YOUR OBJECTIVE | When a line of the entries contains "none", please list that line.

DATASET |
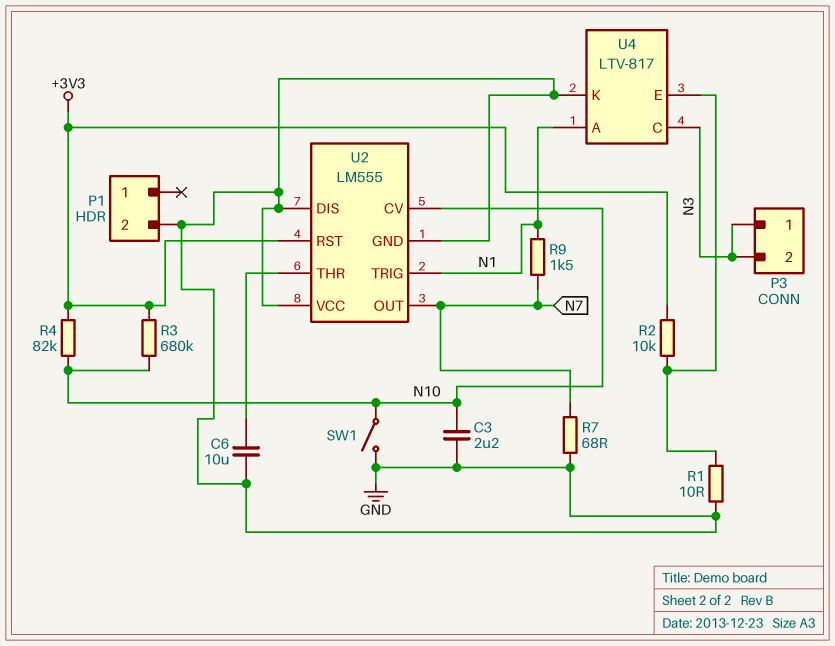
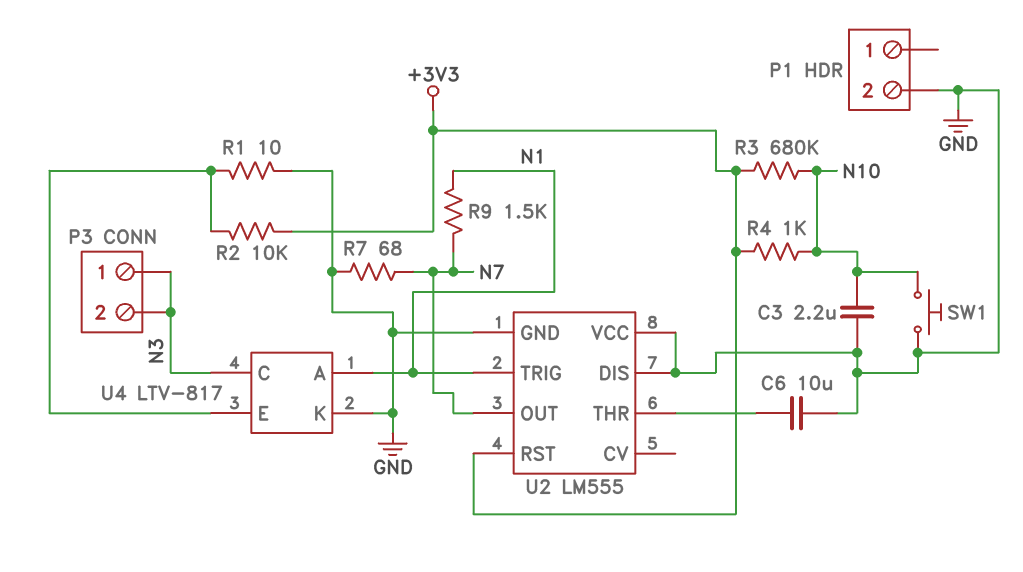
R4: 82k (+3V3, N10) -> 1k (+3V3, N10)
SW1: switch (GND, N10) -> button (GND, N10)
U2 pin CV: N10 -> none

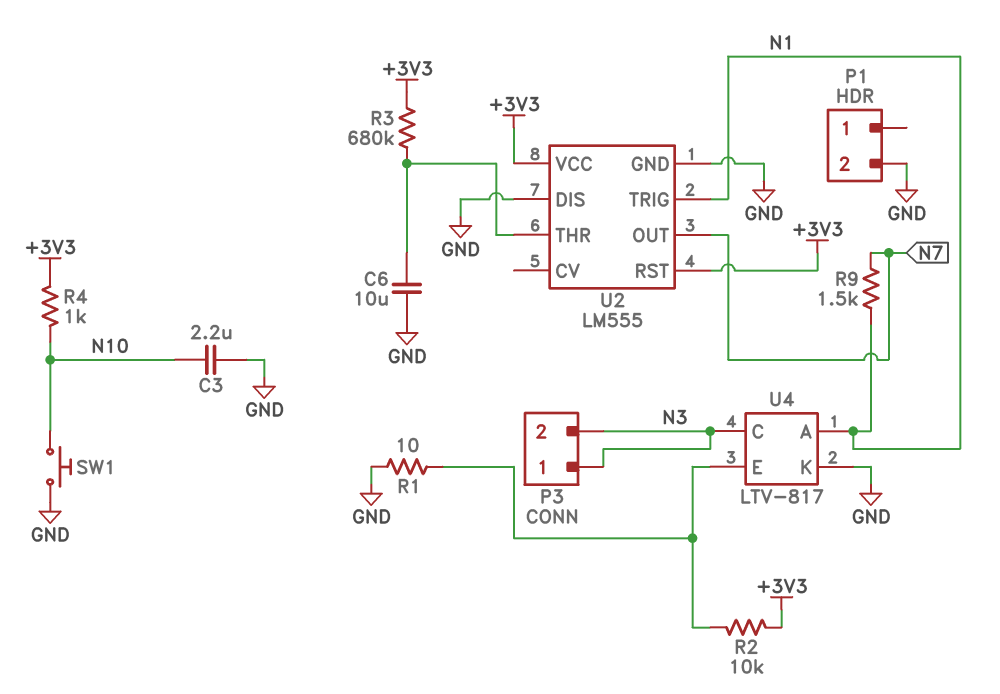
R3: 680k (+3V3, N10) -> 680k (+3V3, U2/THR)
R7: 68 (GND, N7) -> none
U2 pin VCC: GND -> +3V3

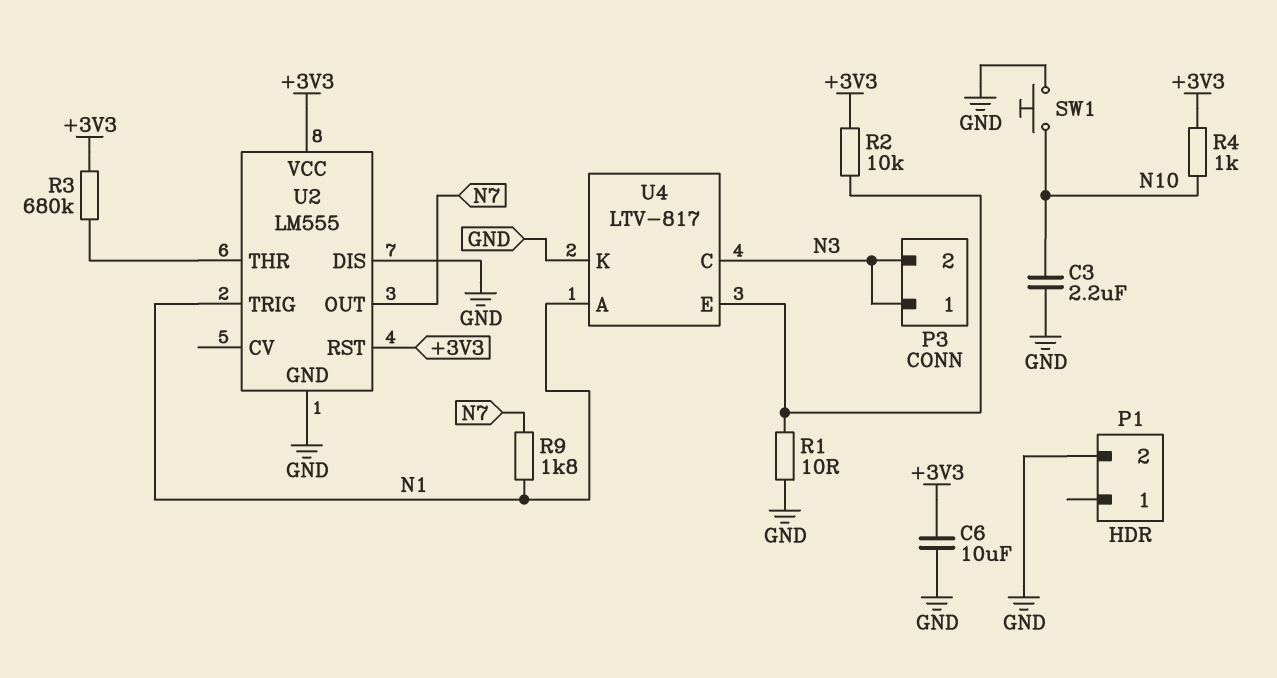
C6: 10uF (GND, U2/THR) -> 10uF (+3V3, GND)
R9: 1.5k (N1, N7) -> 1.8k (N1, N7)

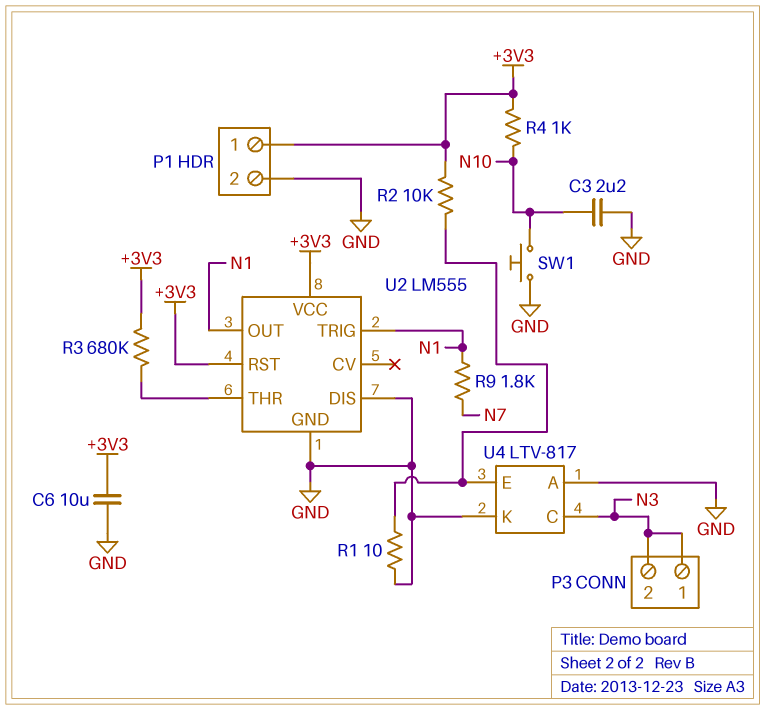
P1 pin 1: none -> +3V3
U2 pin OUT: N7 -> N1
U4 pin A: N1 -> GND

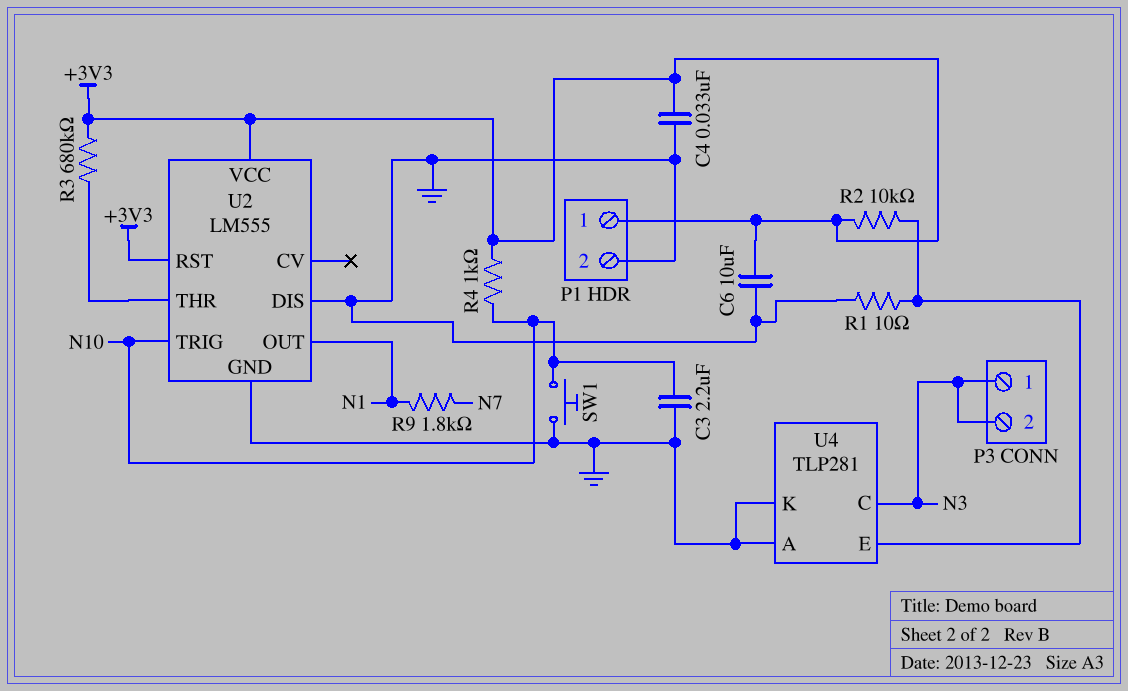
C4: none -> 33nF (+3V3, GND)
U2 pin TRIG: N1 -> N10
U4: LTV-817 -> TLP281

EXERCISE ANSWER |
U2 pin CV: N10 -> none
R7: 68 (GND, N7) -> none
P1 pin 1: none -> +3V3
C4: none -> 33nF (+3V3, GND)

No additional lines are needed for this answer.